[Start of section]

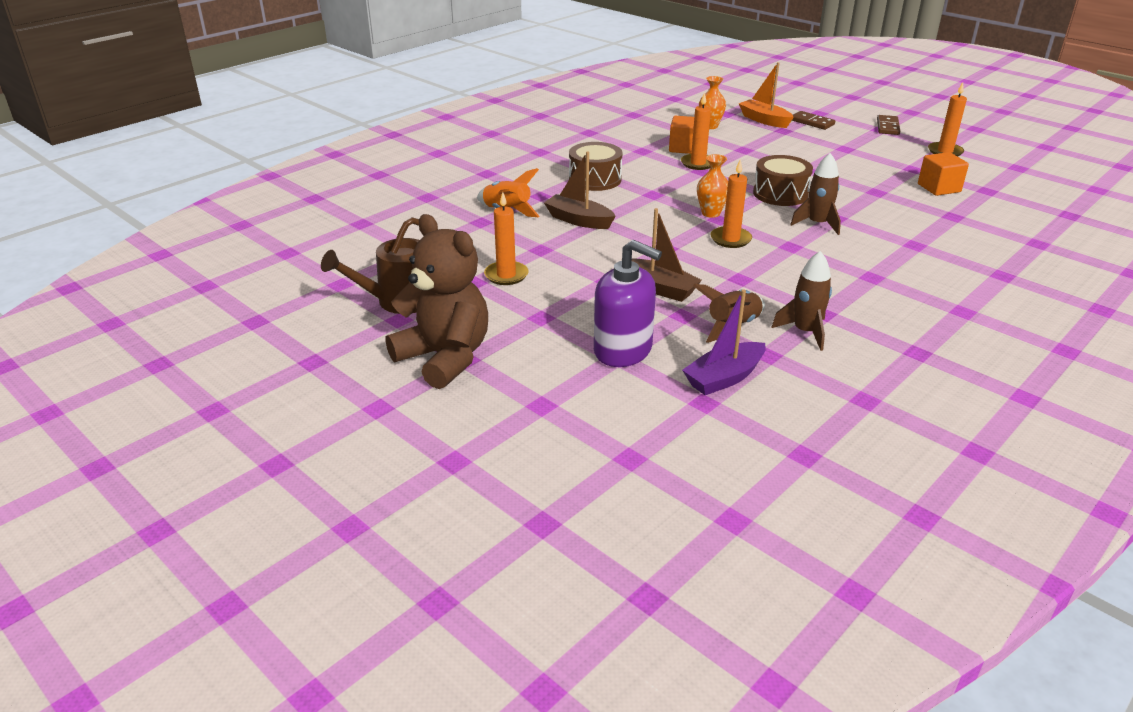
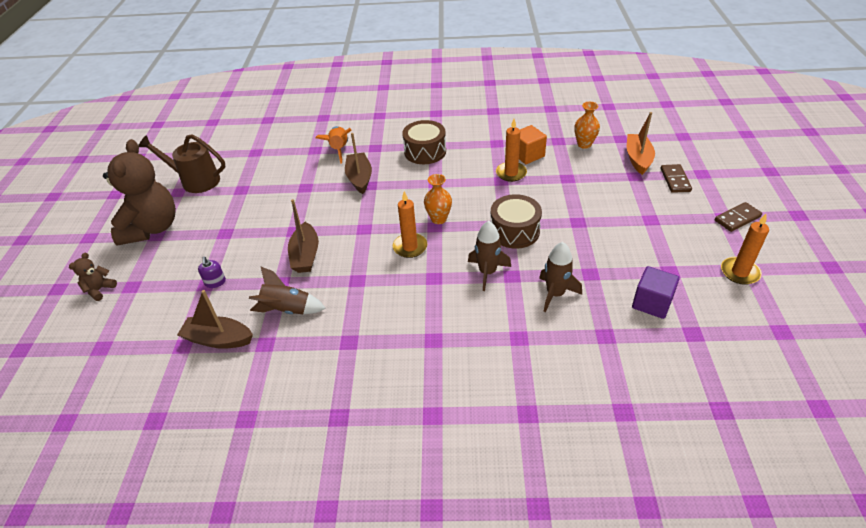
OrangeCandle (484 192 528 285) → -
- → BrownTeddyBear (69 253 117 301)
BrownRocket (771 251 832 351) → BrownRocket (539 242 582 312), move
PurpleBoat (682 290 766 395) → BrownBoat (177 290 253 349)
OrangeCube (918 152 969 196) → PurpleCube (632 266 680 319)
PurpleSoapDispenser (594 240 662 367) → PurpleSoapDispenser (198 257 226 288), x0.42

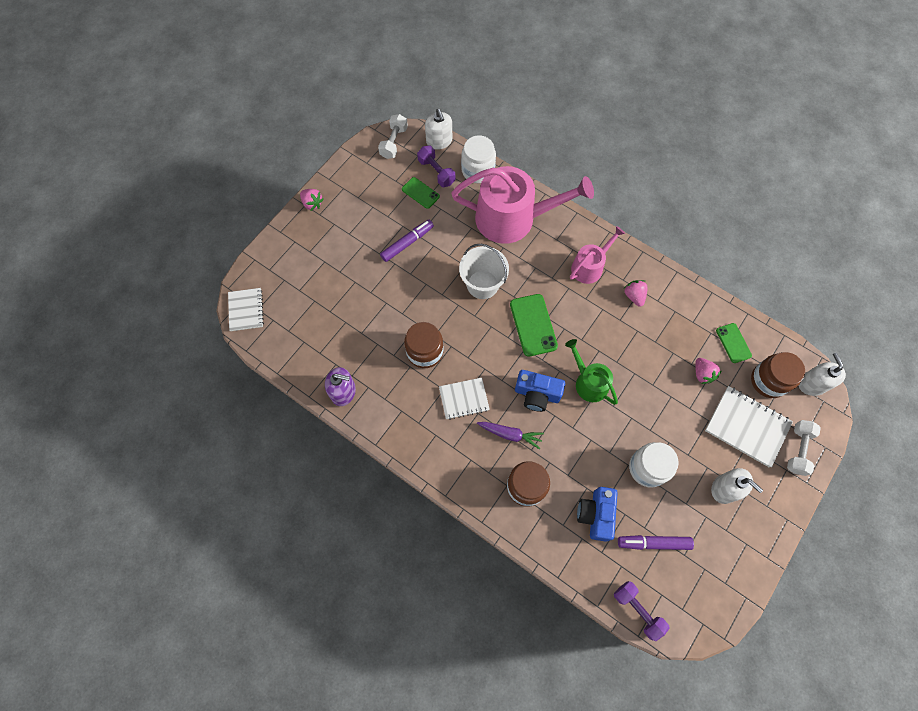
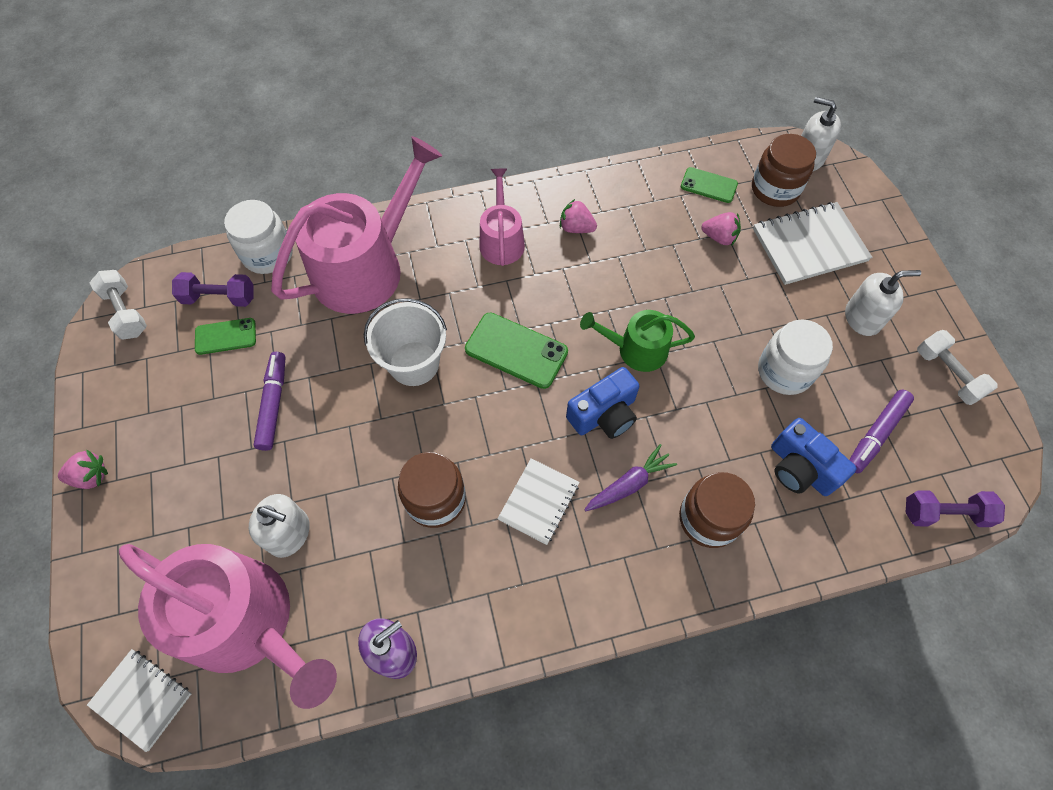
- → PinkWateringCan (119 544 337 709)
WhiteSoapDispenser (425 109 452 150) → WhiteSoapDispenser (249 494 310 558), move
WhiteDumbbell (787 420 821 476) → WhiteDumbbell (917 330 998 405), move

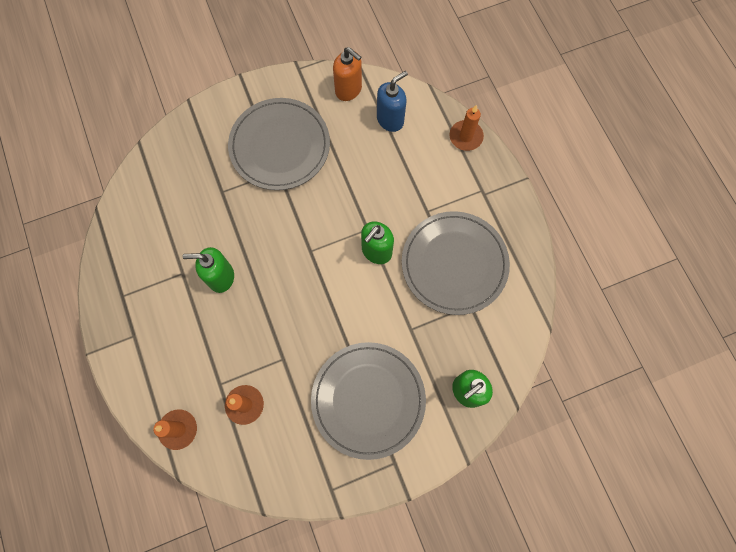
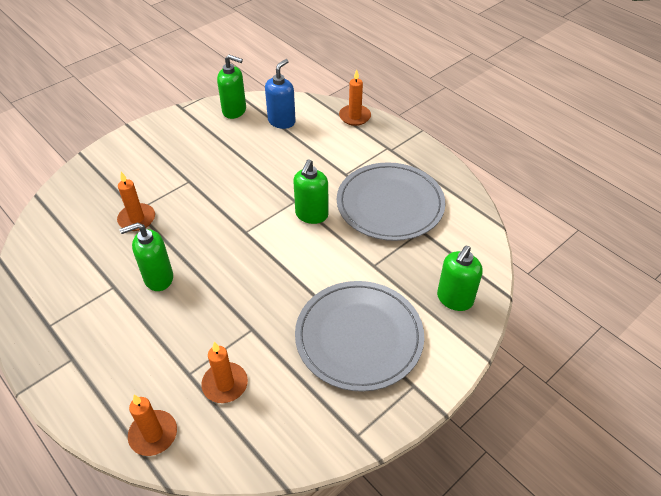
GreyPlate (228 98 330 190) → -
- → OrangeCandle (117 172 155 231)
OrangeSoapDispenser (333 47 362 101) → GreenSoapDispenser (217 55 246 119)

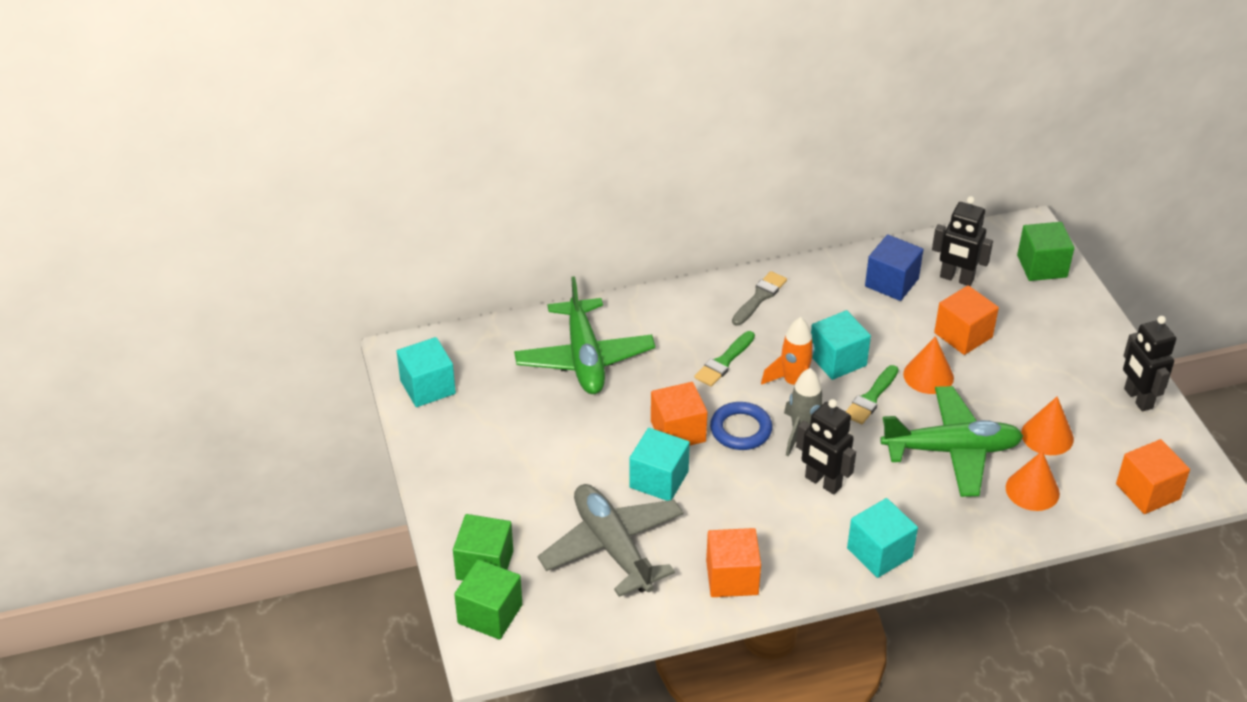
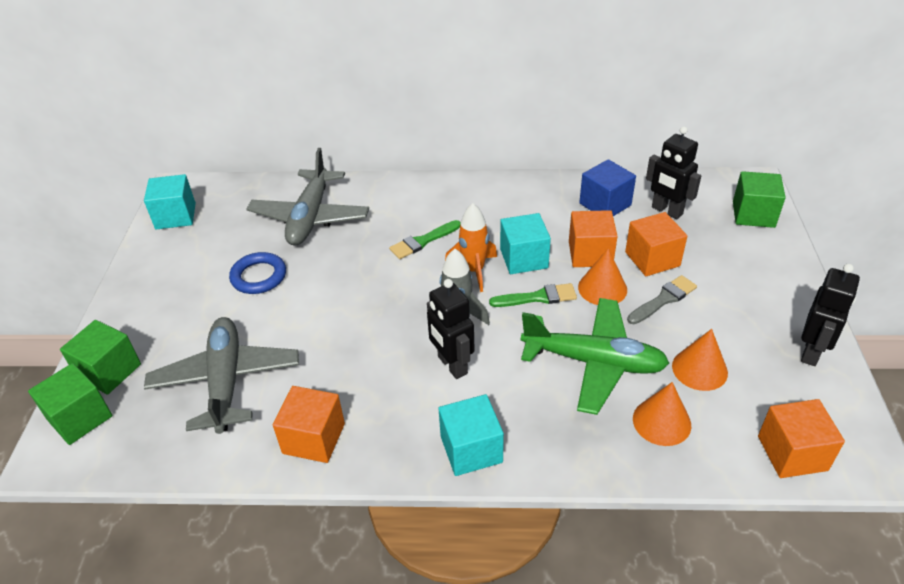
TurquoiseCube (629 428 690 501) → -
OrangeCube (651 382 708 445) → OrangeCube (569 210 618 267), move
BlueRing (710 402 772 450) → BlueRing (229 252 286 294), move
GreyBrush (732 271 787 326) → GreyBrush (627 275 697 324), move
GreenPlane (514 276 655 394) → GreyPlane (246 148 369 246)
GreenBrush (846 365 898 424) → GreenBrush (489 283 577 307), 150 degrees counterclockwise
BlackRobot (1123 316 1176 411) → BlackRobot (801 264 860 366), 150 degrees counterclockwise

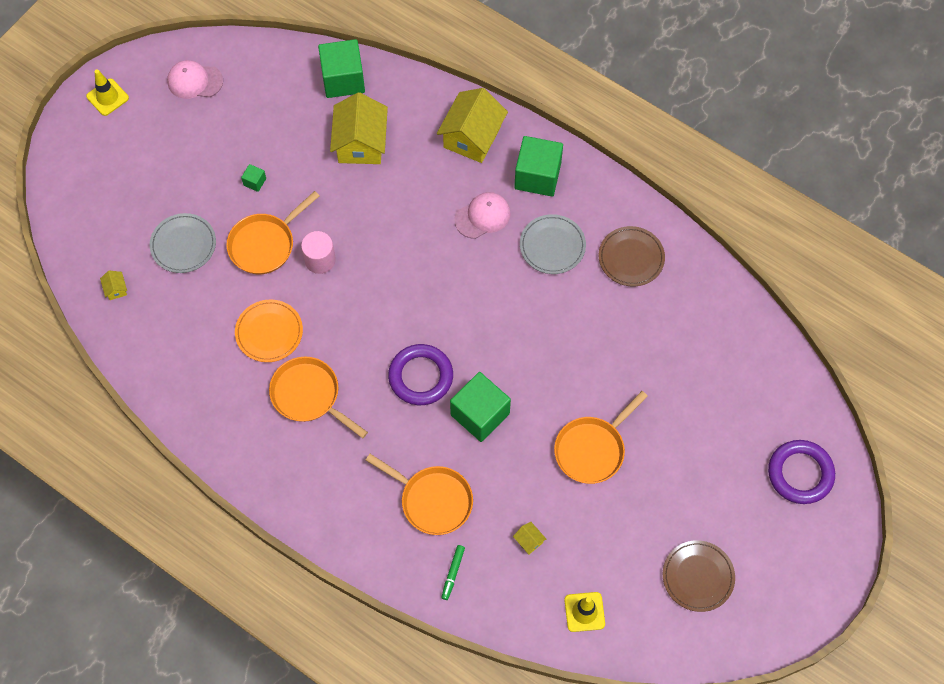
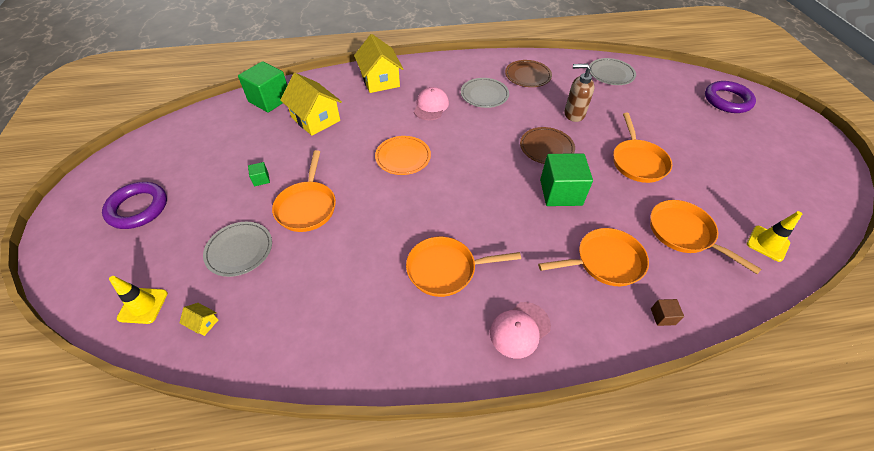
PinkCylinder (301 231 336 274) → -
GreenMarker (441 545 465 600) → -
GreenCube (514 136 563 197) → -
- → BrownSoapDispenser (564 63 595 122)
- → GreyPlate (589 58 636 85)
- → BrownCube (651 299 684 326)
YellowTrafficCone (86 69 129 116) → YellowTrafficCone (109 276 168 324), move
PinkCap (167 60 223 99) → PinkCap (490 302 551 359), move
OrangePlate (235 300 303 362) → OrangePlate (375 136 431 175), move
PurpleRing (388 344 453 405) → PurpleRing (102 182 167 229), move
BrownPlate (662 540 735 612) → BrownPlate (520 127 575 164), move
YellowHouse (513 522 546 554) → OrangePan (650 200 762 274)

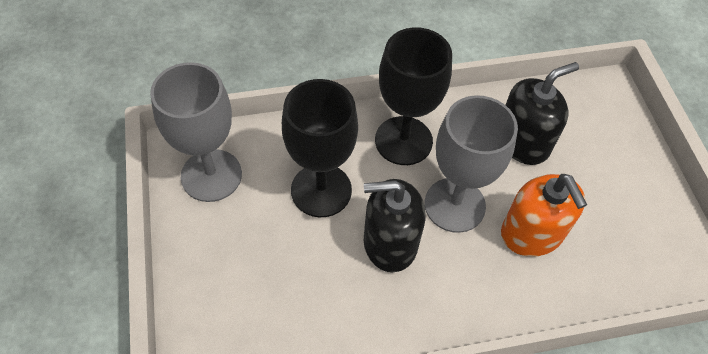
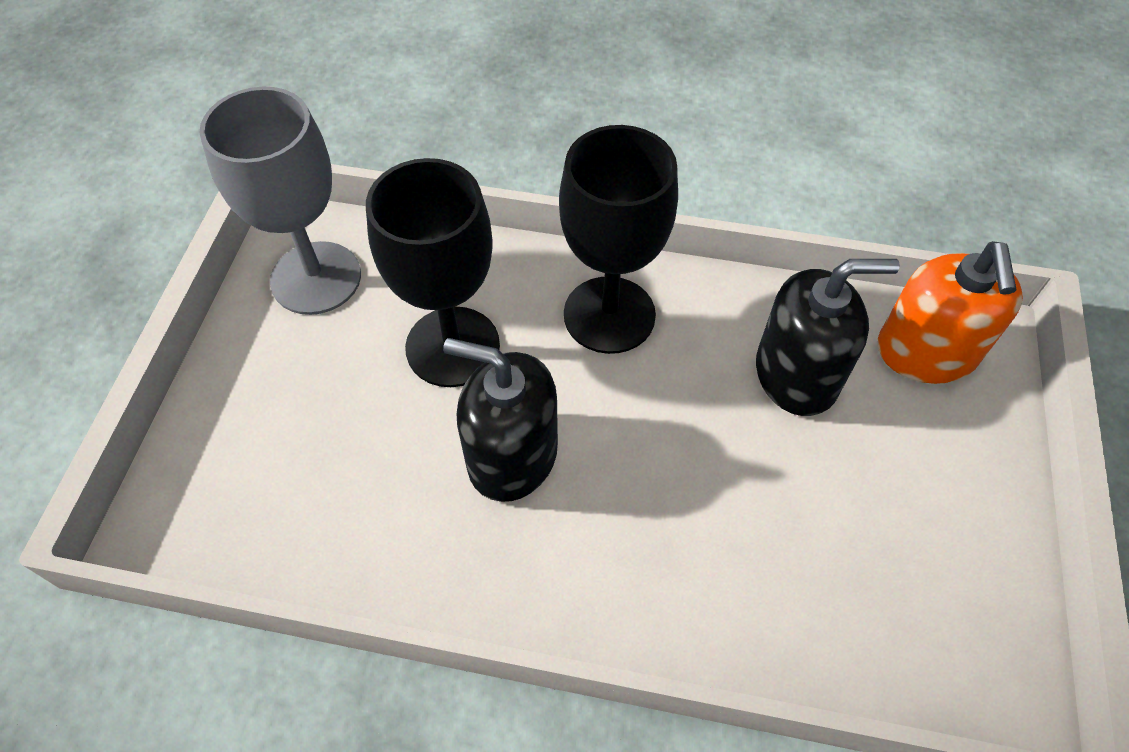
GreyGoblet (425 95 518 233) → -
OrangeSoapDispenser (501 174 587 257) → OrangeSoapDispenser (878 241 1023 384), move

[End of section]

- **Task instructions**
Copy the entries above exactly, but only from the line holding "- → BrownTeddyBear (69 253 117 301)" through the line holding "OrangeCube (918 152", both included.

- **Result of the exercise**
- → BrownTeddyBear (69 253 117 301)
BrownRocket (771 251 832 351) → BrownRocket (539 242 582 312), move
PurpleBoat (682 290 766 395) → BrownBoat (177 290 253 349)
OrangeCube (918 152 969 196) → PurpleCube (632 266 680 319)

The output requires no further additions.